Record excerpts
------------------------------------------------

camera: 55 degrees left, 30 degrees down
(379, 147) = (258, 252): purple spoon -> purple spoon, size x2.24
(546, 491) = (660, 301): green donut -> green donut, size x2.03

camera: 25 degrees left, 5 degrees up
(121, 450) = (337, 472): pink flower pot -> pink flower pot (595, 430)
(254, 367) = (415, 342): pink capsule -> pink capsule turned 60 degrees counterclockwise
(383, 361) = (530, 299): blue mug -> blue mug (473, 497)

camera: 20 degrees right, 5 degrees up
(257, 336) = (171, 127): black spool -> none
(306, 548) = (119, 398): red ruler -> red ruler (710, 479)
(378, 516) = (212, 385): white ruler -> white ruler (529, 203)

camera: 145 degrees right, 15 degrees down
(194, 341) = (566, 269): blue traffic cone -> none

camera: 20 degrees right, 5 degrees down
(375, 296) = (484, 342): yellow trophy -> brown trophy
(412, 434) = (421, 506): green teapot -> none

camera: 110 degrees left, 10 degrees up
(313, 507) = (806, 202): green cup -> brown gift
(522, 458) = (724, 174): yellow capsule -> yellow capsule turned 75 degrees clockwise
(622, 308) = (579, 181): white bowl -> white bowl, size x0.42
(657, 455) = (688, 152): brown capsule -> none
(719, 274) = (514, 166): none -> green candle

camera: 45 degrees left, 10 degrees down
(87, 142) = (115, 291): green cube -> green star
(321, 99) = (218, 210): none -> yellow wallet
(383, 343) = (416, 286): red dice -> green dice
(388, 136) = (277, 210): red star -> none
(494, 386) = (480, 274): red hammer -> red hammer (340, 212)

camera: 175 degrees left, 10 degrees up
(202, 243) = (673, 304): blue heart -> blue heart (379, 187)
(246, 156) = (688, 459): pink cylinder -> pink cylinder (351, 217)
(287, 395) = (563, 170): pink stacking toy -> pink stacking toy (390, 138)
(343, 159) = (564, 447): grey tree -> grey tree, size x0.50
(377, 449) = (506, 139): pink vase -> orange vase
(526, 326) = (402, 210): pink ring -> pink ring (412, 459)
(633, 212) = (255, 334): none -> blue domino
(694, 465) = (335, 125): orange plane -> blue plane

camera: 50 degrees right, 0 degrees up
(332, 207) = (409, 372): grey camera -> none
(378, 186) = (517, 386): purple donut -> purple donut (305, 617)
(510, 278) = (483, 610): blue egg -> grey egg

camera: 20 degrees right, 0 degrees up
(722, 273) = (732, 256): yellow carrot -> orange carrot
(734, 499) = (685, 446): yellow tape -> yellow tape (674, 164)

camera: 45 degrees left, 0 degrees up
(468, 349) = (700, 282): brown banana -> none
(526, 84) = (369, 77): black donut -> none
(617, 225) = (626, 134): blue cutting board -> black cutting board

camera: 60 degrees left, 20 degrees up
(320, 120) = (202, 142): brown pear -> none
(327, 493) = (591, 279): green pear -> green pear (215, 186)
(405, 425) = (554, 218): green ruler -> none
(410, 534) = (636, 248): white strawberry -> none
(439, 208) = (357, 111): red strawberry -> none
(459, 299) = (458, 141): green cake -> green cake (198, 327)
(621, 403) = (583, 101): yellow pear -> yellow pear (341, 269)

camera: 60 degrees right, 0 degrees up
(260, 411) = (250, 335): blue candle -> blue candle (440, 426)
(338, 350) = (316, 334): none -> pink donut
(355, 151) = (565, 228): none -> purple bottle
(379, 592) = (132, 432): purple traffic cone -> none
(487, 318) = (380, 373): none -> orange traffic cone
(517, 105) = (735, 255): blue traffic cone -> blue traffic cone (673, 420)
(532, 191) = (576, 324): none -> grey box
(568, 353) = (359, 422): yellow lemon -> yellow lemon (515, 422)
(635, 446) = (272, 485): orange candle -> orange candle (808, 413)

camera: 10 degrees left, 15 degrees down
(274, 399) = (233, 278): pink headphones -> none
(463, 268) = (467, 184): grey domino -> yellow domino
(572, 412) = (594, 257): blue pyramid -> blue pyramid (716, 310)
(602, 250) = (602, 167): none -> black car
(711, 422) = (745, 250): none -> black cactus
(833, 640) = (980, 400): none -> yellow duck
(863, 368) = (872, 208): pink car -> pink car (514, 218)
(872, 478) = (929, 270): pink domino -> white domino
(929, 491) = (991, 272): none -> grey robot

------------------------------------------------

What you have to do
The full listing is to be printed again exactly as it stands.

Answer space
camera: 55 degrees left, 30 degrees down
(379, 147) = (258, 252): purple spoon -> purple spoon, size x2.24
(546, 491) = (660, 301): green donut -> green donut, size x2.03

camera: 25 degrees left, 5 degrees up
(121, 450) = (337, 472): pink flower pot -> pink flower pot (595, 430)
(254, 367) = (415, 342): pink capsule -> pink capsule turned 60 degrees counterclockwise
(383, 361) = (530, 299): blue mug -> blue mug (473, 497)

camera: 20 degrees right, 5 degrees up
(257, 336) = (171, 127): black spool -> none
(306, 548) = (119, 398): red ruler -> red ruler (710, 479)
(378, 516) = (212, 385): white ruler -> white ruler (529, 203)

camera: 145 degrees right, 15 degrees down
(194, 341) = (566, 269): blue traffic cone -> none

camera: 20 degrees right, 5 degrees down
(375, 296) = (484, 342): yellow trophy -> brown trophy
(412, 434) = (421, 506): green teapot -> none

camera: 110 degrees left, 10 degrees up
(313, 507) = (806, 202): green cup -> brown gift
(522, 458) = (724, 174): yellow capsule -> yellow capsule turned 75 degrees clockwise
(622, 308) = (579, 181): white bowl -> white bowl, size x0.42
(657, 455) = (688, 152): brown capsule -> none
(719, 274) = (514, 166): none -> green candle

camera: 45 degrees left, 10 degrees down
(87, 142) = (115, 291): green cube -> green star
(321, 99) = (218, 210): none -> yellow wallet
(383, 343) = (416, 286): red dice -> green dice
(388, 136) = (277, 210): red star -> none
(494, 386) = (480, 274): red hammer -> red hammer (340, 212)

camera: 175 degrees left, 10 degrees up
(202, 243) = (673, 304): blue heart -> blue heart (379, 187)
(246, 156) = (688, 459): pink cylinder -> pink cylinder (351, 217)
(287, 395) = (563, 170): pink stacking toy -> pink stacking toy (390, 138)
(343, 159) = (564, 447): grey tree -> grey tree, size x0.50
(377, 449) = (506, 139): pink vase -> orange vase
(526, 326) = (402, 210): pink ring -> pink ring (412, 459)
(633, 212) = (255, 334): none -> blue domino
(694, 465) = (335, 125): orange plane -> blue plane

camera: 50 degrees right, 0 degrees up
(332, 207) = (409, 372): grey camera -> none
(378, 186) = (517, 386): purple donut -> purple donut (305, 617)
(510, 278) = (483, 610): blue egg -> grey egg

camera: 20 degrees right, 0 degrees up
(722, 273) = (732, 256): yellow carrot -> orange carrot
(734, 499) = (685, 446): yellow tape -> yellow tape (674, 164)

camera: 45 degrees left, 0 degrees up
(468, 349) = (700, 282): brown banana -> none
(526, 84) = (369, 77): black donut -> none
(617, 225) = (626, 134): blue cutting board -> black cutting board

camera: 60 degrees left, 20 degrees up
(320, 120) = (202, 142): brown pear -> none
(327, 493) = (591, 279): green pear -> green pear (215, 186)
(405, 425) = (554, 218): green ruler -> none
(410, 534) = (636, 248): white strawberry -> none
(439, 208) = (357, 111): red strawberry -> none
(459, 299) = (458, 141): green cake -> green cake (198, 327)
(621, 403) = (583, 101): yellow pear -> yellow pear (341, 269)

camera: 60 degrees right, 0 degrees up
(260, 411) = (250, 335): blue candle -> blue candle (440, 426)
(338, 350) = (316, 334): none -> pink donut
(355, 151) = (565, 228): none -> purple bottle
(379, 592) = (132, 432): purple traffic cone -> none
(487, 318) = (380, 373): none -> orange traffic cone
(517, 105) = (735, 255): blue traffic cone -> blue traffic cone (673, 420)
(532, 191) = (576, 324): none -> grey box
(568, 353) = (359, 422): yellow lemon -> yellow lemon (515, 422)
(635, 446) = (272, 485): orange candle -> orange candle (808, 413)

camera: 10 degrees left, 15 degrees down
(274, 399) = (233, 278): pink headphones -> none
(463, 268) = (467, 184): grey domino -> yellow domino
(572, 412) = (594, 257): blue pyramid -> blue pyramid (716, 310)
(602, 250) = (602, 167): none -> black car
(711, 422) = (745, 250): none -> black cactus
(833, 640) = (980, 400): none -> yellow duck
(863, 368) = (872, 208): pink car -> pink car (514, 218)
(872, 478) = (929, 270): pink domino -> white domino
(929, 491) = (991, 272): none -> grey robot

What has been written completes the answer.